Return all the data exactly, keeping the pictures out.

Material provided START

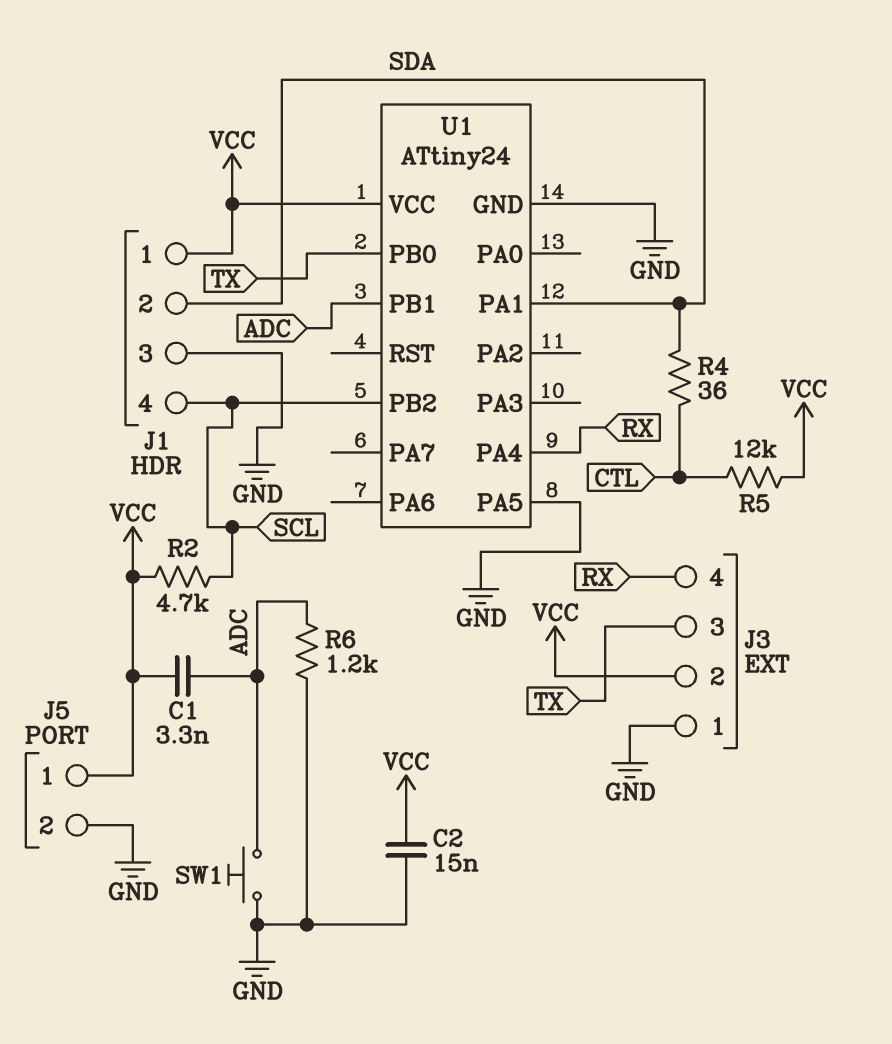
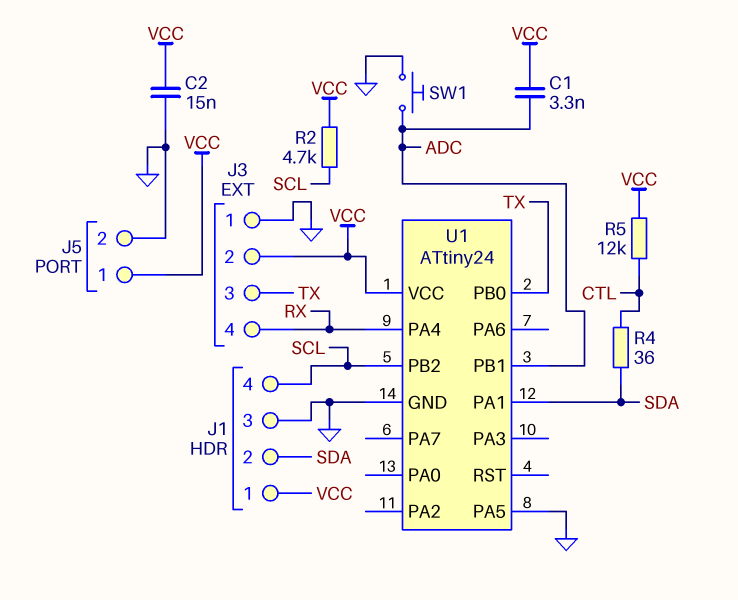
R6: 1.2k (ADC, GND) -> none

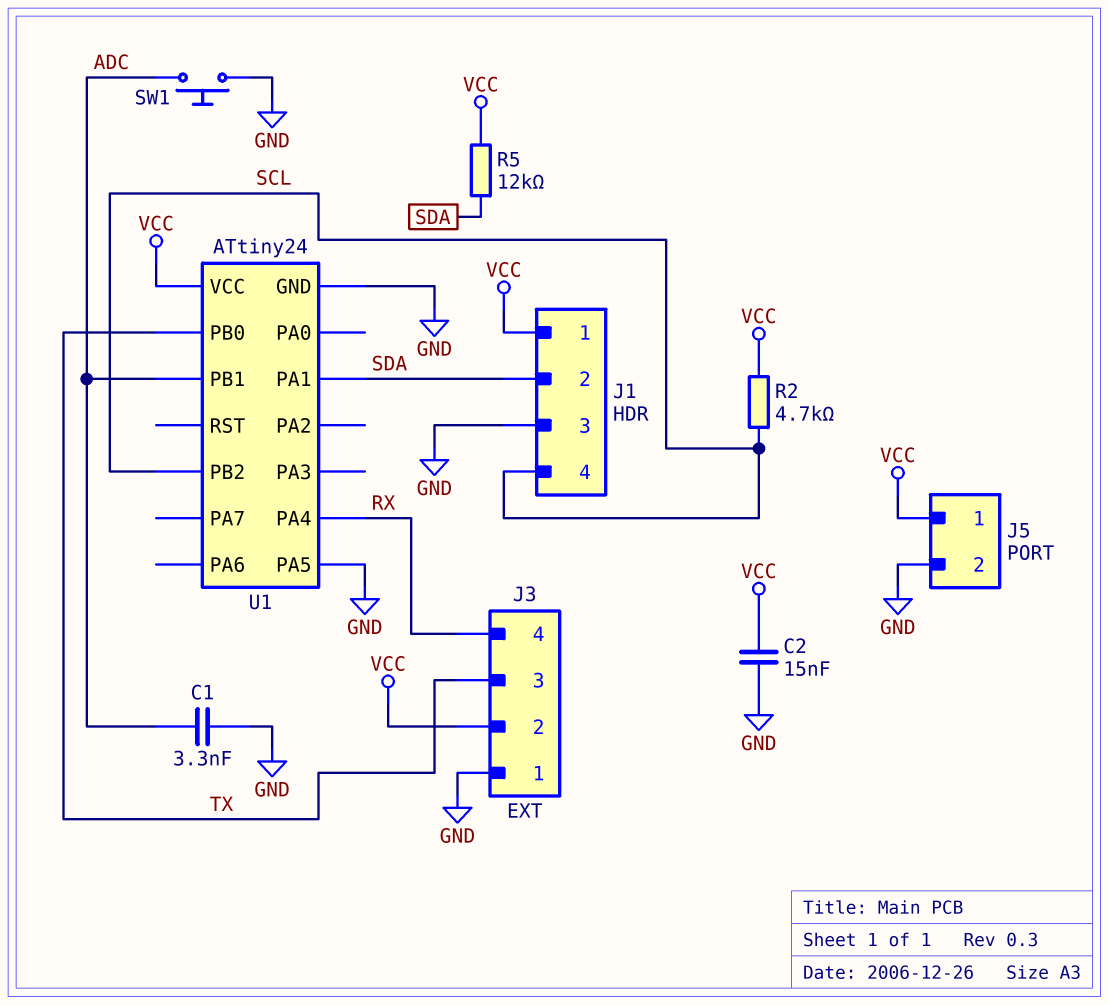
C1: 3.3nF (ADC, VCC) -> 3.3nF (ADC, GND)
R4: 36 (CTL, SDA) -> none
R5: 12k (CTL, VCC) -> 12k (SDA, VCC)

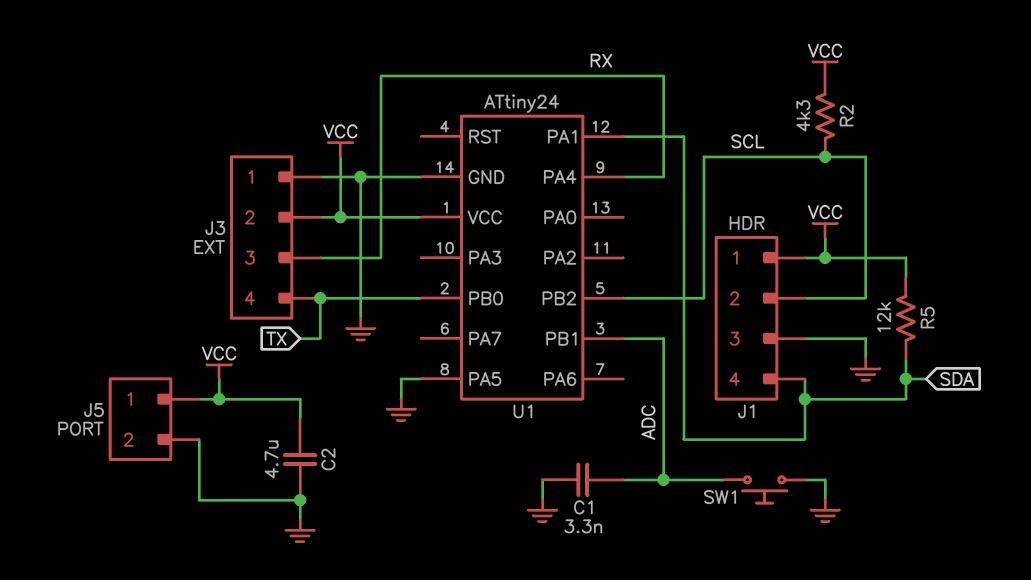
C2: 15nF (GND, VCC) -> 4.7uF (GND, VCC)
J1 pin 2: SDA -> SCL
J1 pin 4: SCL -> SDA
J3 pin 3: TX -> RX
J3 pin 4: RX -> TX
R2: 4.7k (SCL, VCC) -> 4.3k (SCL, VCC)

Material provided END

- **Solution to the problem**
R6: 1.2k (ADC, GND) -> none

C1: 3.3nF (ADC, VCC) -> 3.3nF (ADC, GND)
R4: 36 (CTL, SDA) -> none
R5: 12k (CTL, VCC) -> 12k (SDA, VCC)

C2: 15nF (GND, VCC) -> 4.7uF (GND, VCC)
J1 pin 2: SDA -> SCL
J1 pin 4: SCL -> SDA
J3 pin 3: TX -> RX
J3 pin 4: RX -> TX
R2: 4.7k (SCL, VCC) -> 4.3k (SCL, VCC)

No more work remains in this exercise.